Copy out every line from the records that includes "cactus".

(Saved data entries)
────

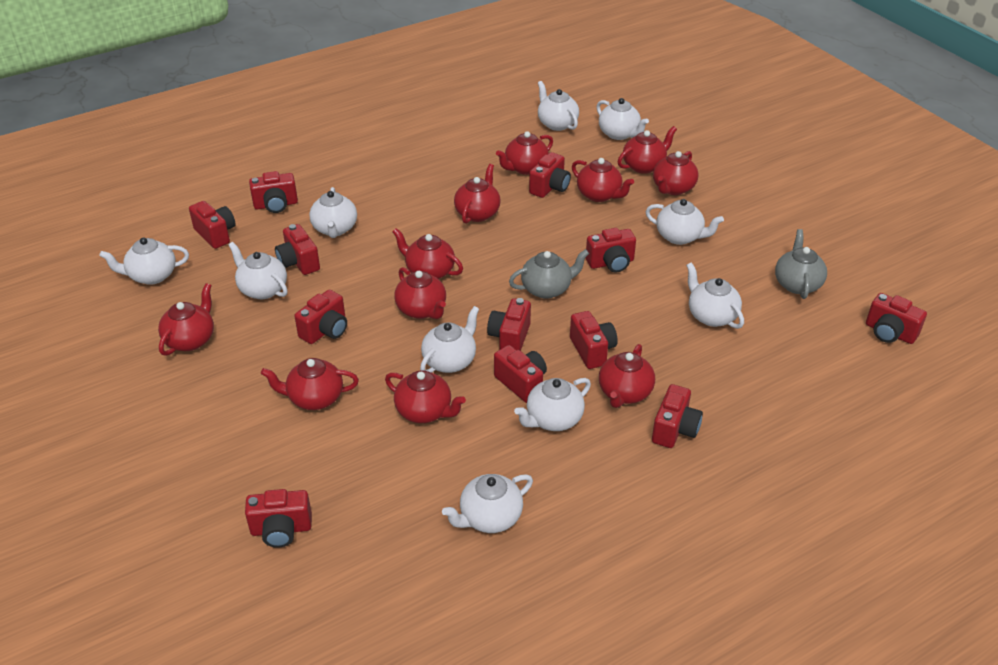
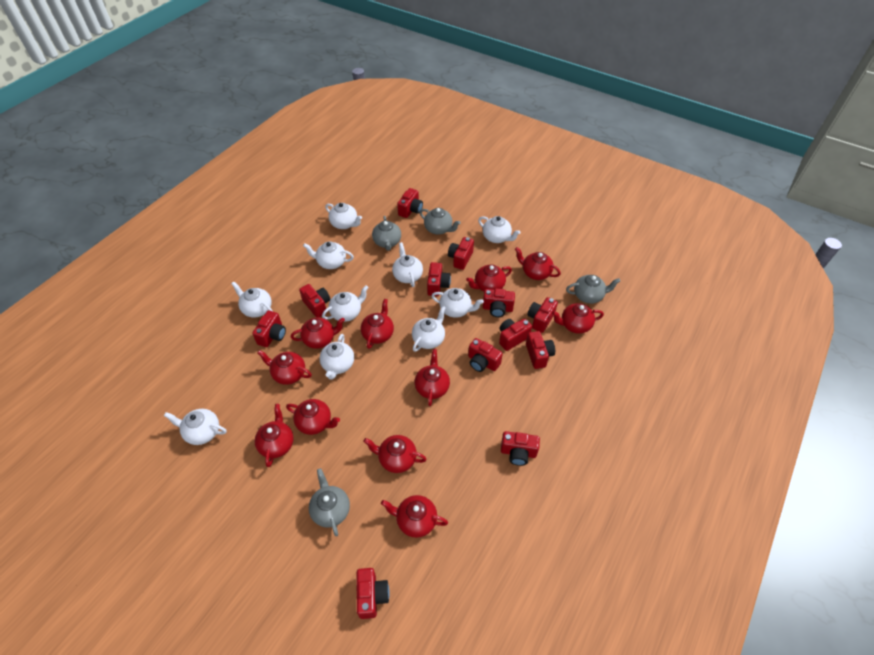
grey teapot: 2 -> 4

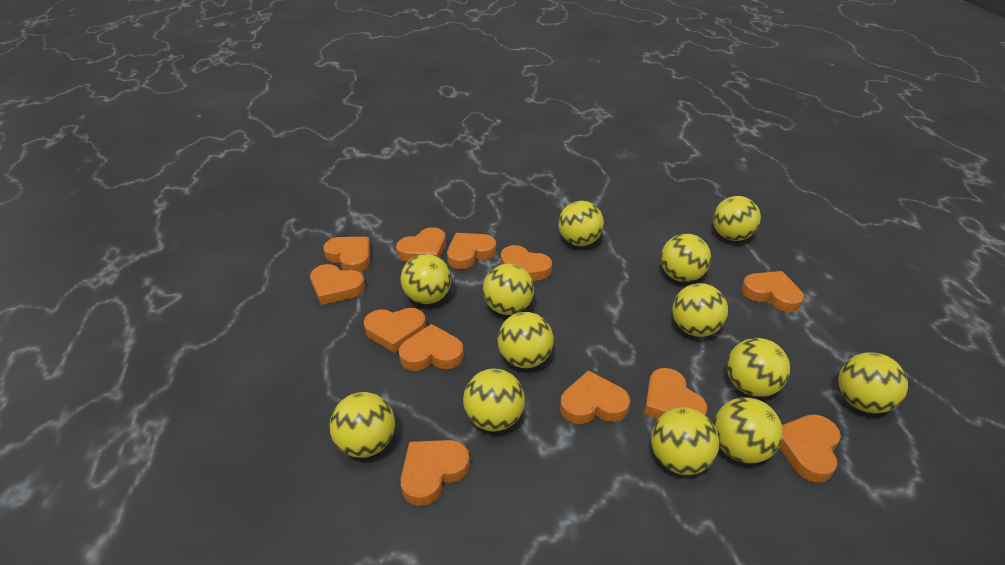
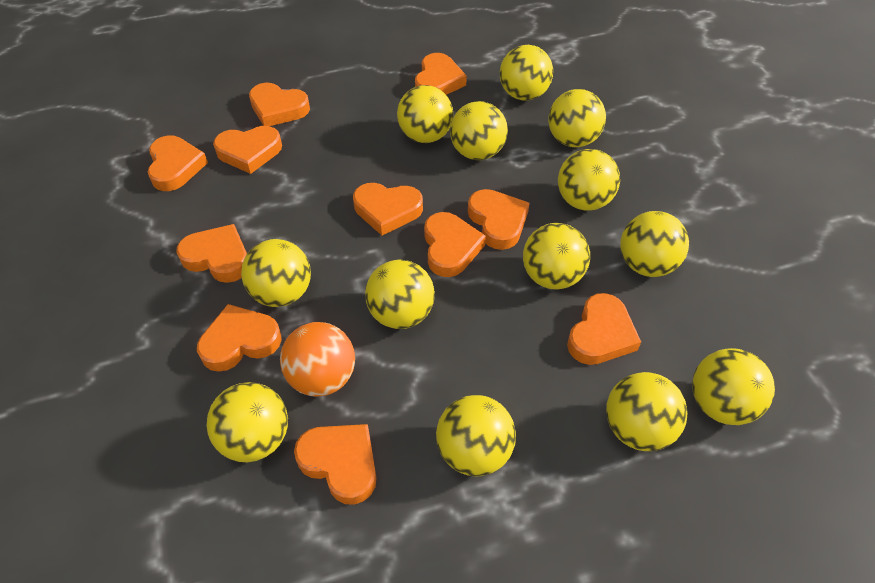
orange ball: 0 -> 1
orange heart: 12 -> 11

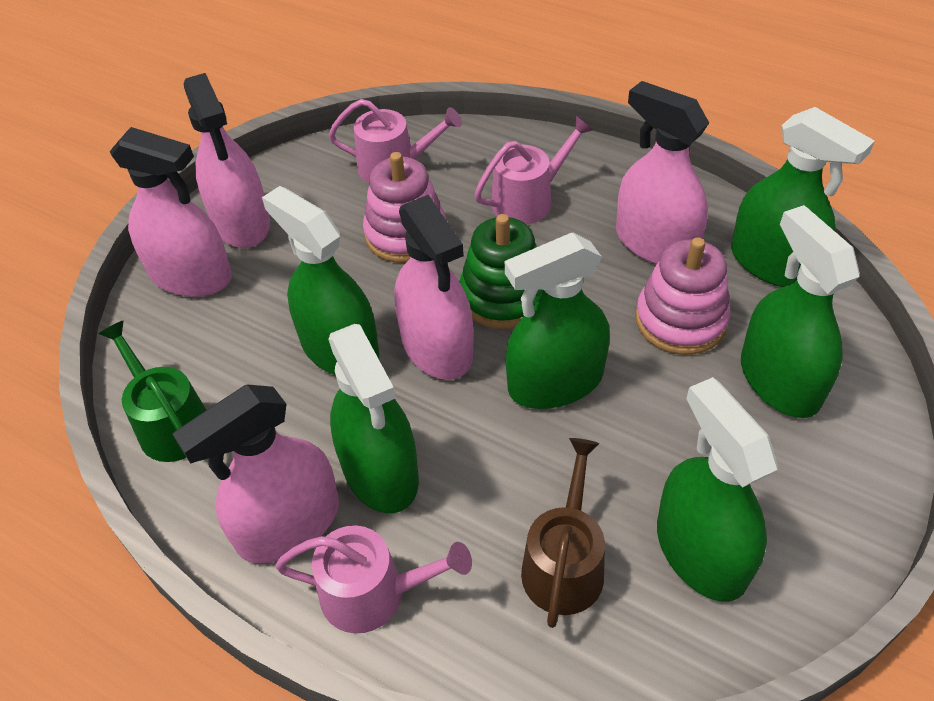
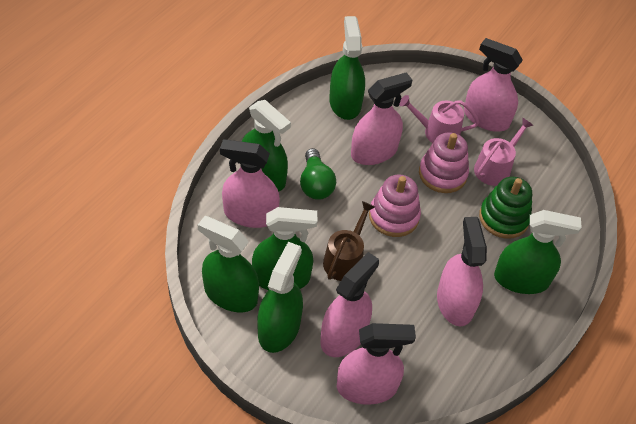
green light bulb: 0 -> 1
green watering can: 1 -> 0
pink spray bottle: 5 -> 6
pink watering can: 3 -> 2

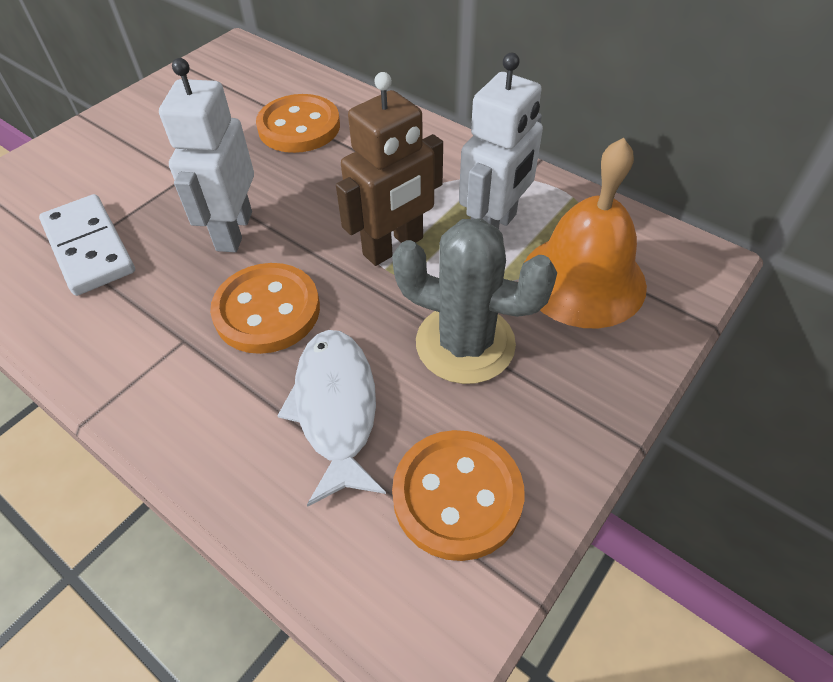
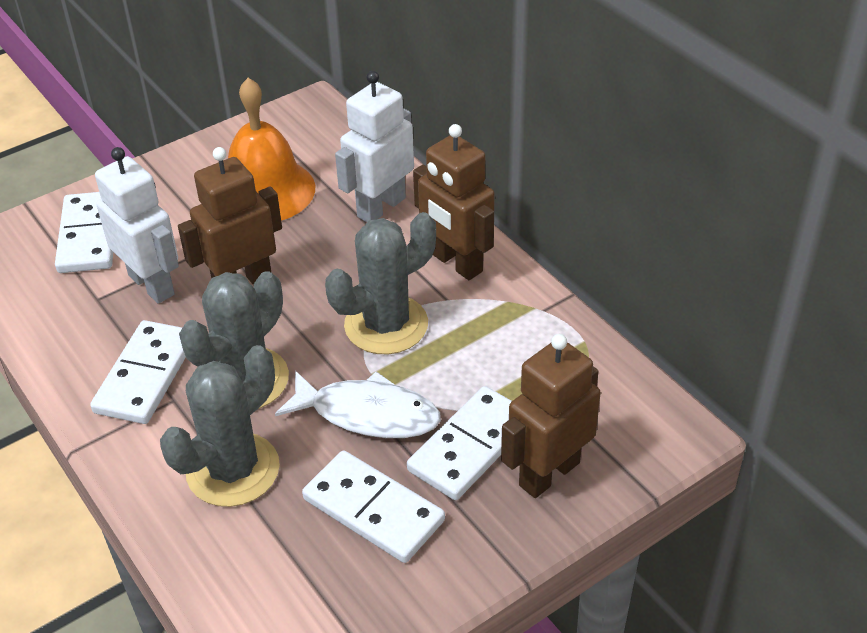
brown robot: 1 -> 3
grey cactus: 1 -> 3
orange button: 3 -> 0
white domino: 1 -> 4

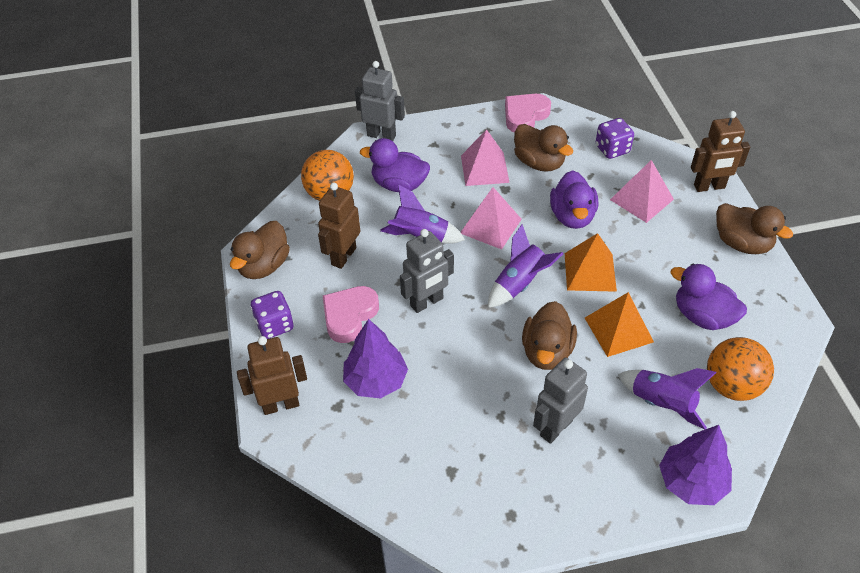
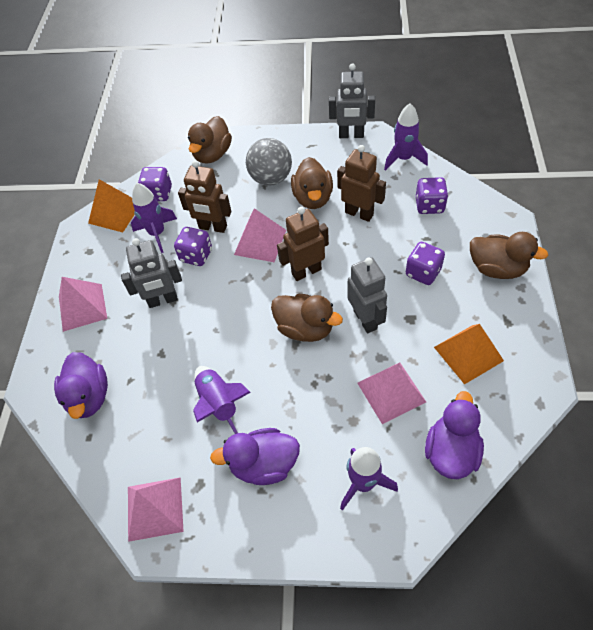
grey ball: 0 -> 1
orange ball: 2 -> 0
pink heart: 2 -> 0
pink pyramid: 3 -> 4
purple dice: 2 -> 4
purple rocket: 3 -> 4
purple tree: 2 -> 0

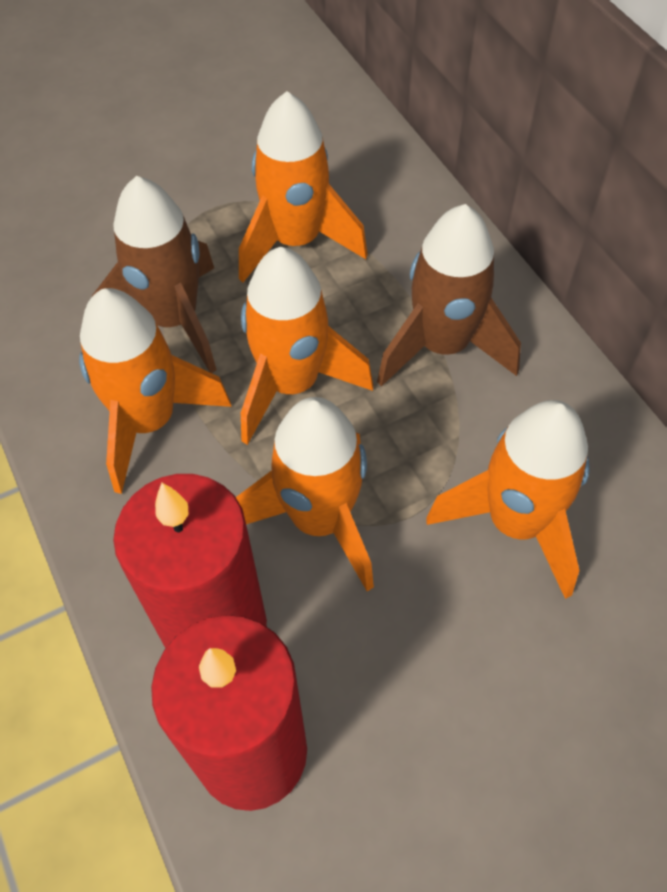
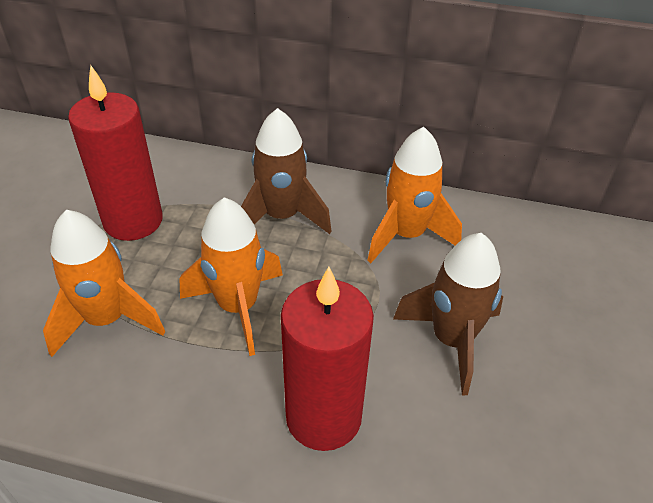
orange rocket: 5 -> 3

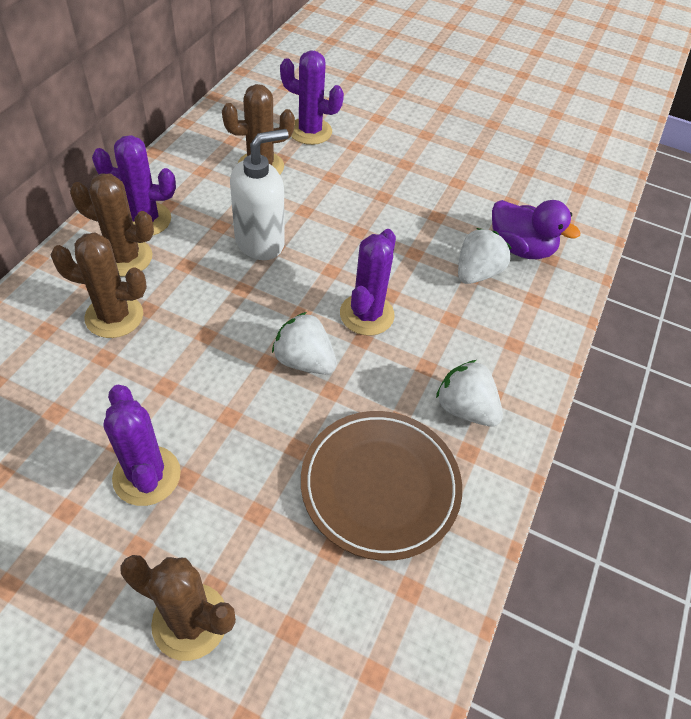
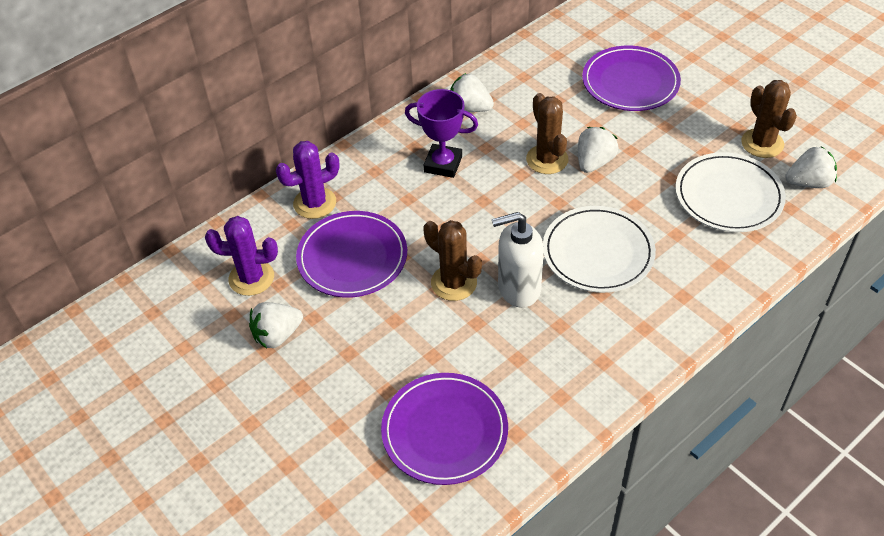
brown cactus: 4 -> 3
brown plate: 1 -> 0
purple cactus: 4 -> 2
purple duck: 1 -> 0
purple plate: 0 -> 3
purple trophy: 0 -> 1
white plate: 0 -> 2
white strawberry: 3 -> 4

────

**Solved exercise**:
grey cactus: 1 -> 3
brown cactus: 4 -> 3
purple cactus: 4 -> 2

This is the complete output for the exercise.